> [YOUR GOAL] In the entries that follow, the first line to write out is the one containing "R2: none -> 68k (GND, N003)", and the last is the one containing "U1 pin GND: GND -> none". Reproduce that stretch exactly, with nothing before or after it.

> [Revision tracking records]
§
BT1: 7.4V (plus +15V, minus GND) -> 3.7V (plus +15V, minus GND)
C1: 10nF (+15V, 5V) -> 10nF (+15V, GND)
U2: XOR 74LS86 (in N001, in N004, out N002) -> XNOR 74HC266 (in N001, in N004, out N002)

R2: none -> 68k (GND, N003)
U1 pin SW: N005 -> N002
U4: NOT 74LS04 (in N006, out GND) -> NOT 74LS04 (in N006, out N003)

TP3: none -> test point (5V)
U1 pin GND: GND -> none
§
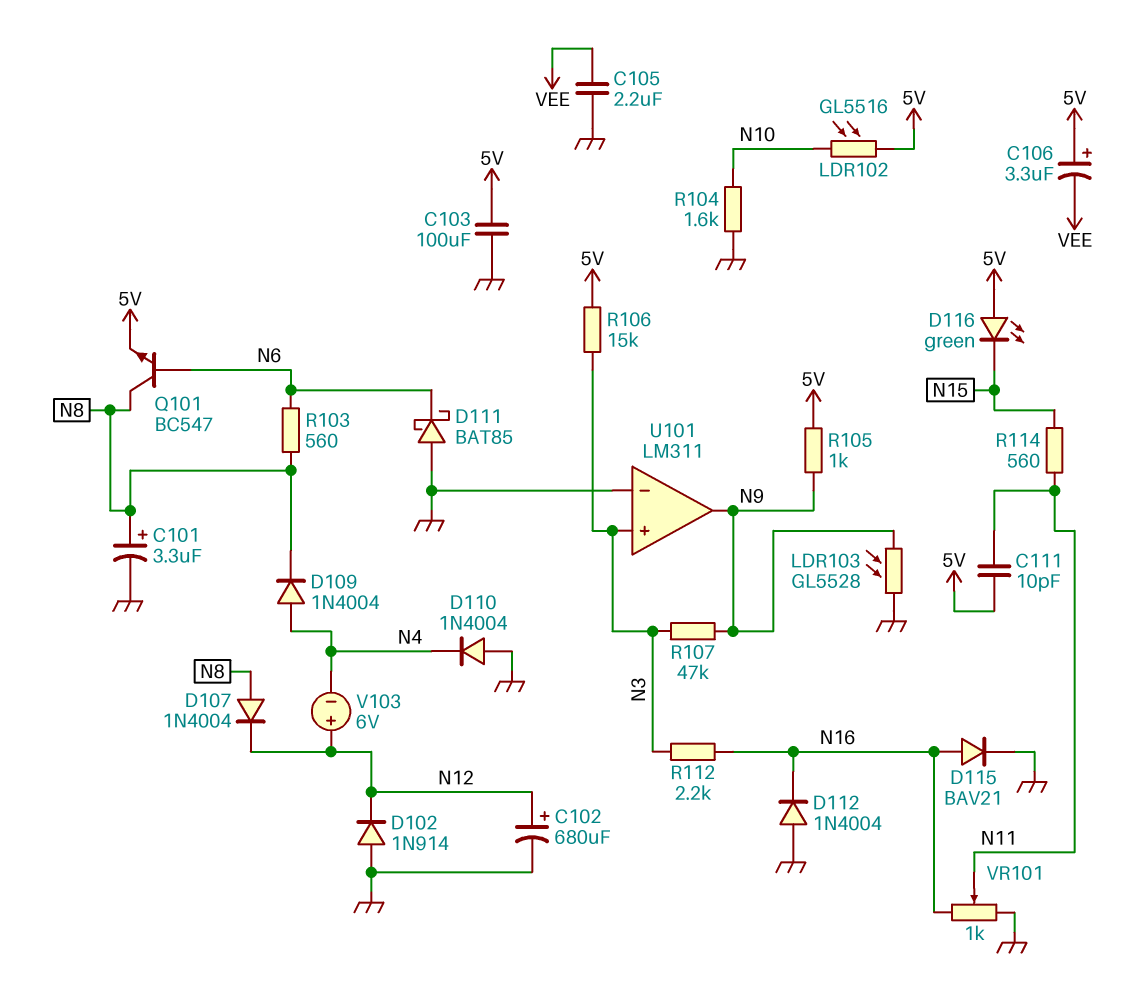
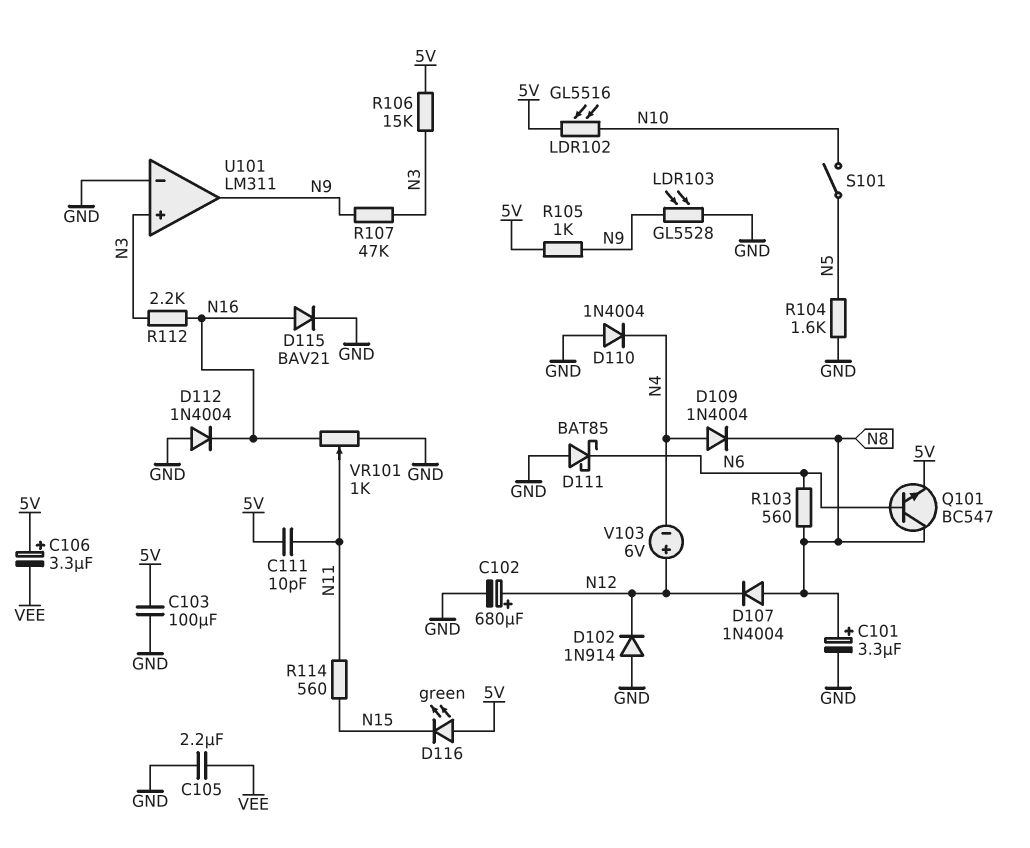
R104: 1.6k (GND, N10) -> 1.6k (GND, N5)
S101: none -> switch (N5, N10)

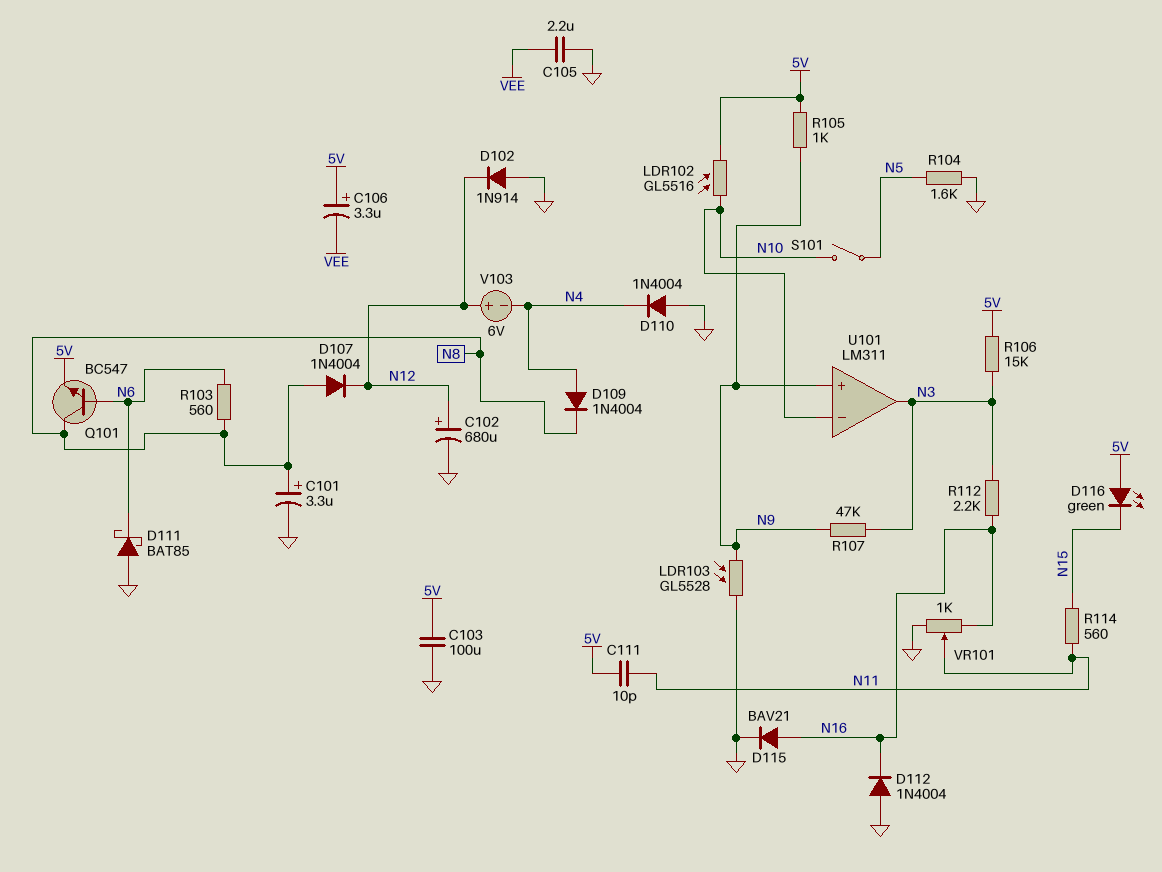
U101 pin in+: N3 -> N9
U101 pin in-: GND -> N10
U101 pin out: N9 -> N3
§
> [YOUR SOLUTION]
R2: none -> 68k (GND, N003)
U1 pin SW: N005 -> N002
U4: NOT 74LS04 (in N006, out GND) -> NOT 74LS04 (in N006, out N003)

TP3: none -> test point (5V)
U1 pin GND: GND -> none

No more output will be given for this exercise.